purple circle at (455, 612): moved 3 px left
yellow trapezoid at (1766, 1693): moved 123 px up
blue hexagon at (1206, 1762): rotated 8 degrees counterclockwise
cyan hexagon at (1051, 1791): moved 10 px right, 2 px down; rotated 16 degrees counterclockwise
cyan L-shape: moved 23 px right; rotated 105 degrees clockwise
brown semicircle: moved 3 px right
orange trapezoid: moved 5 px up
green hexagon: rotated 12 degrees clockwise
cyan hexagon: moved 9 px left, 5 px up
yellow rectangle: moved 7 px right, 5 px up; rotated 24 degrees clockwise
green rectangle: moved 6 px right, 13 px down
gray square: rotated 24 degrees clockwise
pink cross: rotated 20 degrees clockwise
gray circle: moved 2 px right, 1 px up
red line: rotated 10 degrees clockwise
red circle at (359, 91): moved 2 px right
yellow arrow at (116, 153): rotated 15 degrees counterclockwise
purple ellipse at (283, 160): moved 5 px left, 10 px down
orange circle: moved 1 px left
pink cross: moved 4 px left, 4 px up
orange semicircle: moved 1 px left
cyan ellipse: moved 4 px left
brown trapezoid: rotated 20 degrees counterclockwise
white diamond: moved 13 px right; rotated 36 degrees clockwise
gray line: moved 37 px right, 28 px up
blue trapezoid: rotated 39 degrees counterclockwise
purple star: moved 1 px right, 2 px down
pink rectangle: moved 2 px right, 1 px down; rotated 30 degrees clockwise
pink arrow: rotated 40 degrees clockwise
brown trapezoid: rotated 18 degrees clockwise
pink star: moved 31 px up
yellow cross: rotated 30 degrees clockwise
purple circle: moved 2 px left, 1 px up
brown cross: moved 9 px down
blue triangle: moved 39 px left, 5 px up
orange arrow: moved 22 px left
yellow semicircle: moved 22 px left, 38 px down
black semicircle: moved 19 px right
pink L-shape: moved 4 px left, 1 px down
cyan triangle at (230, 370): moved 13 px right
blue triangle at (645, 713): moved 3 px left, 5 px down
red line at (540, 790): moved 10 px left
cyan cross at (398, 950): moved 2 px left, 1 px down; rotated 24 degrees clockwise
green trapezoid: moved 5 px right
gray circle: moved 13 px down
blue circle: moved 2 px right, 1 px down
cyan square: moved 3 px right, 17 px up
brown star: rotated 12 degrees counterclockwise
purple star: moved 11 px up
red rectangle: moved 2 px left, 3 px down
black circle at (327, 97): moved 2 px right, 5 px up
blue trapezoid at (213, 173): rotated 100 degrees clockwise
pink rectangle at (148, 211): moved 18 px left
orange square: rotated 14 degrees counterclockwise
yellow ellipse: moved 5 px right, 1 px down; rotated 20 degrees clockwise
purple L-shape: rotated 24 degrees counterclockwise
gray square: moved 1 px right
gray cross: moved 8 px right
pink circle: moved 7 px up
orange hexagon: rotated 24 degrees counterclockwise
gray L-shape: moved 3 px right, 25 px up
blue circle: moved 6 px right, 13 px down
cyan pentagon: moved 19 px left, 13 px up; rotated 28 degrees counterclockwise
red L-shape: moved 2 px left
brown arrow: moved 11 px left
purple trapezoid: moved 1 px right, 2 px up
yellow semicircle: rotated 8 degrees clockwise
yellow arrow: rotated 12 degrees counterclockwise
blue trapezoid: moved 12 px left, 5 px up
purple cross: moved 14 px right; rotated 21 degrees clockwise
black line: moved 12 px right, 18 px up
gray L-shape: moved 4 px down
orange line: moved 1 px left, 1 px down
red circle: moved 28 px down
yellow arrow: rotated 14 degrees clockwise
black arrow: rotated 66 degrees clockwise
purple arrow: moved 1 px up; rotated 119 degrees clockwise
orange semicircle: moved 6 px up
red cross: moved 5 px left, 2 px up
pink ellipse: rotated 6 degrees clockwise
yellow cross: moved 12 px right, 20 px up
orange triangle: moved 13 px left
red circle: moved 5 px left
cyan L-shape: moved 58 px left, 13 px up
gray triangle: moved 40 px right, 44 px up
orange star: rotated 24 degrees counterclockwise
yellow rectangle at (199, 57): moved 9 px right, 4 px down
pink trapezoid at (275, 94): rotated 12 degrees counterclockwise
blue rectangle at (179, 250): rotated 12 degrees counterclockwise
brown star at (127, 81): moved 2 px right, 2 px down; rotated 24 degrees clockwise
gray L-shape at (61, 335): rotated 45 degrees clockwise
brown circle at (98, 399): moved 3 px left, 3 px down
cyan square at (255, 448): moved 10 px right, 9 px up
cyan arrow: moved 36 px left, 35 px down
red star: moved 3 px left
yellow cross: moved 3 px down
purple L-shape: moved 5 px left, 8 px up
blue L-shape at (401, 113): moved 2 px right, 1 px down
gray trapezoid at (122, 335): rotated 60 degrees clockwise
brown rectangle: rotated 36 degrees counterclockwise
★ ★ ★ ★
WORK REQUIRED
Exactly the lines from the line holding "blue L-shape at" through the close of the listing above make up the answer; include nothing else.

REPLY
blue L-shape at (401, 113): moved 2 px right, 1 px down
gray trapezoid at (122, 335): rotated 60 degrees clockwise
brown rectangle: rotated 36 degrees counterclockwise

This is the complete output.